Within the records below, filter for lines carrying the word "cross" and copy them.

— Records for the exercise —
....................
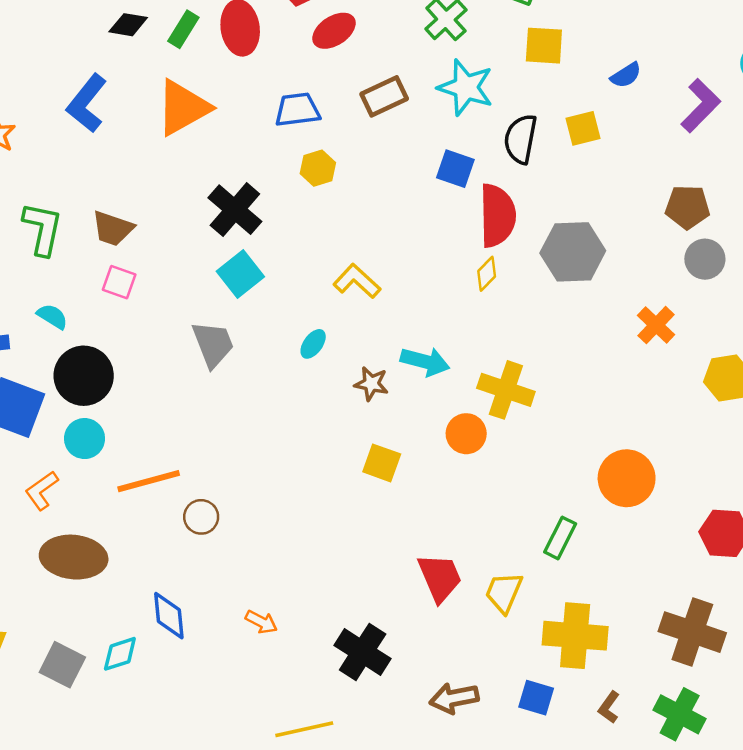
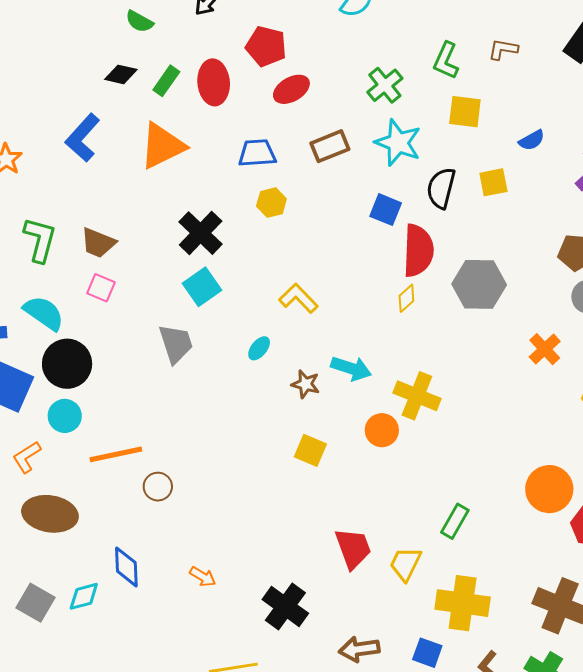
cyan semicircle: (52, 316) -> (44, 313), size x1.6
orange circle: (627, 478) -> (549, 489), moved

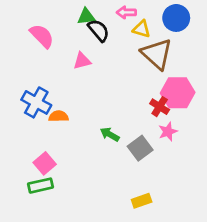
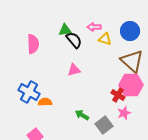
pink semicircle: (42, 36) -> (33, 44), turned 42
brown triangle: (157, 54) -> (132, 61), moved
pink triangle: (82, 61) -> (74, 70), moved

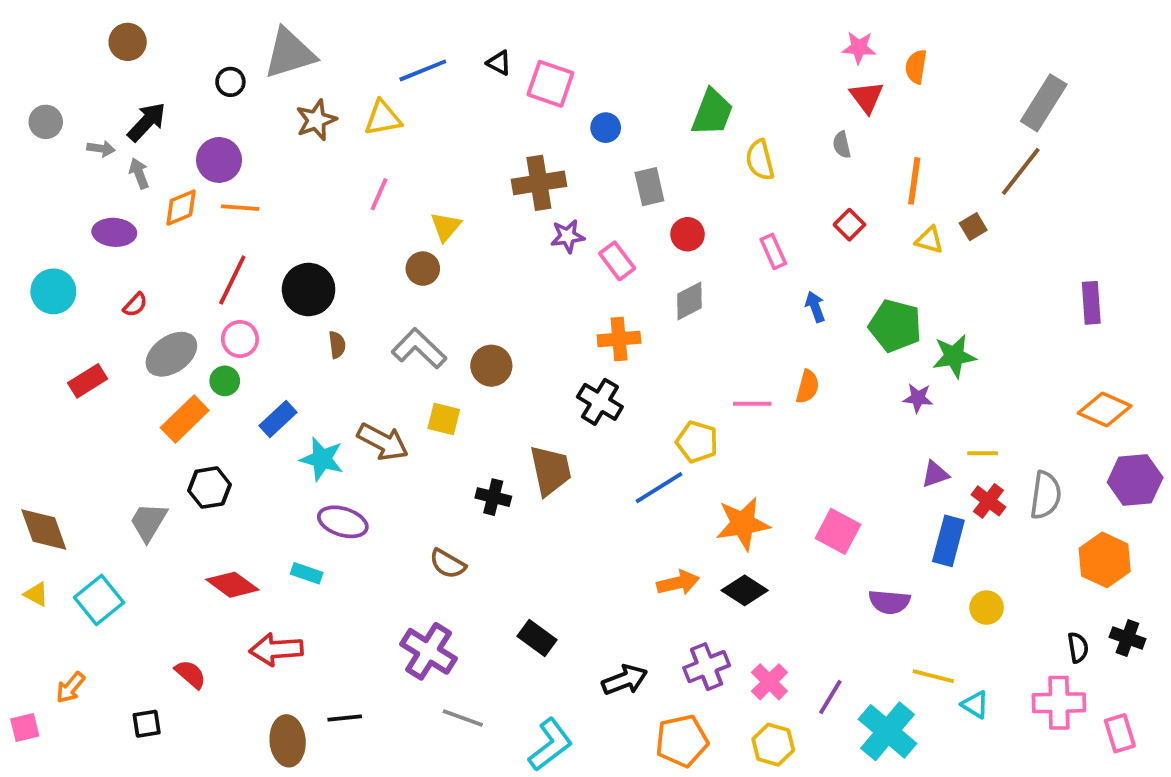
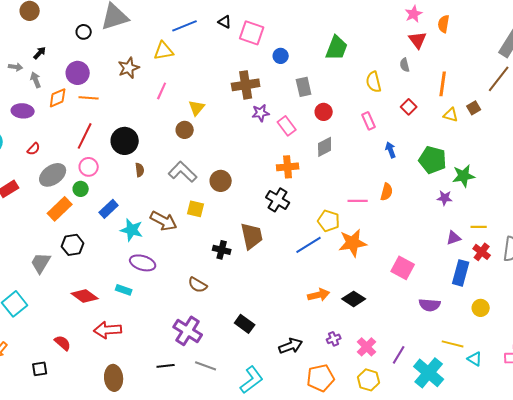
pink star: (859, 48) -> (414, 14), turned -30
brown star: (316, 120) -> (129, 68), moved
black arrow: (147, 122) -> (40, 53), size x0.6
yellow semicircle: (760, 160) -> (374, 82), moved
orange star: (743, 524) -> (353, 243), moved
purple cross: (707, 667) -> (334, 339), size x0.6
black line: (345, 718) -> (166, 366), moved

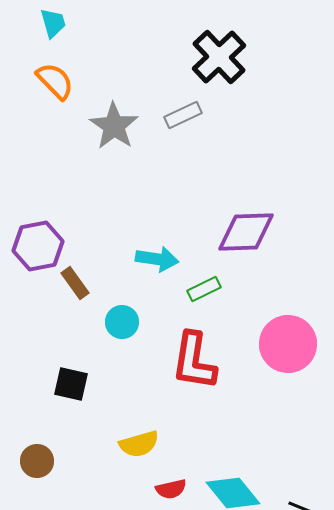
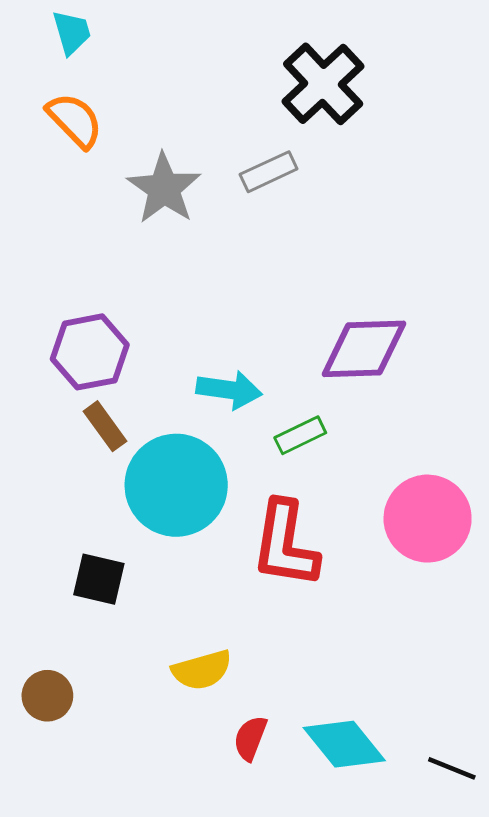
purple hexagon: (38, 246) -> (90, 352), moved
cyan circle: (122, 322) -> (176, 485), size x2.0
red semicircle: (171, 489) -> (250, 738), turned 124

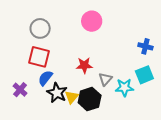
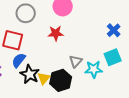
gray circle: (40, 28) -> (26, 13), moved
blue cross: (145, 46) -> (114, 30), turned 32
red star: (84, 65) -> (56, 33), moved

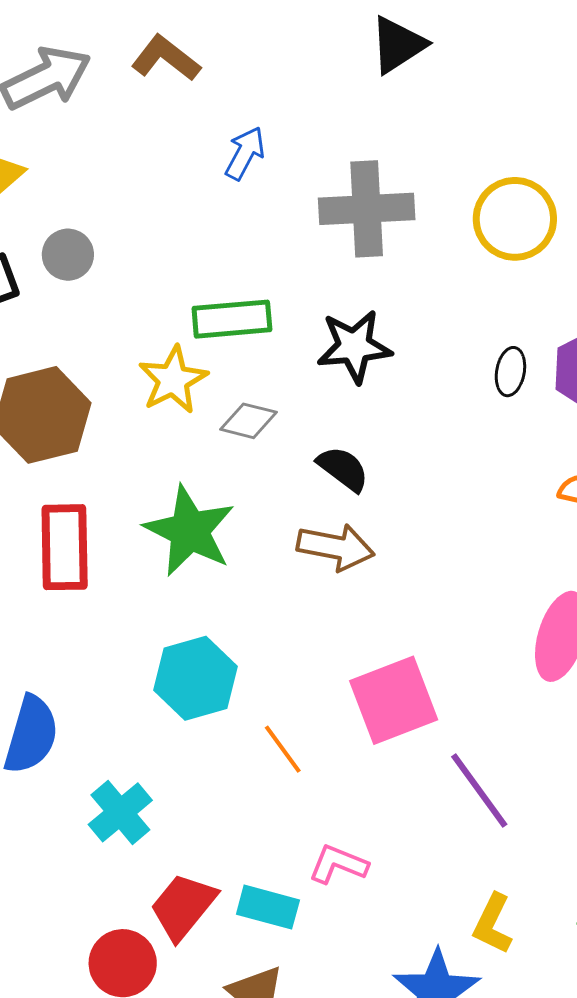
....................
— Exercise result —
purple cross: (707, 667) -> (334, 339), size x0.6
blue cross: (145, 46) -> (114, 30), turned 32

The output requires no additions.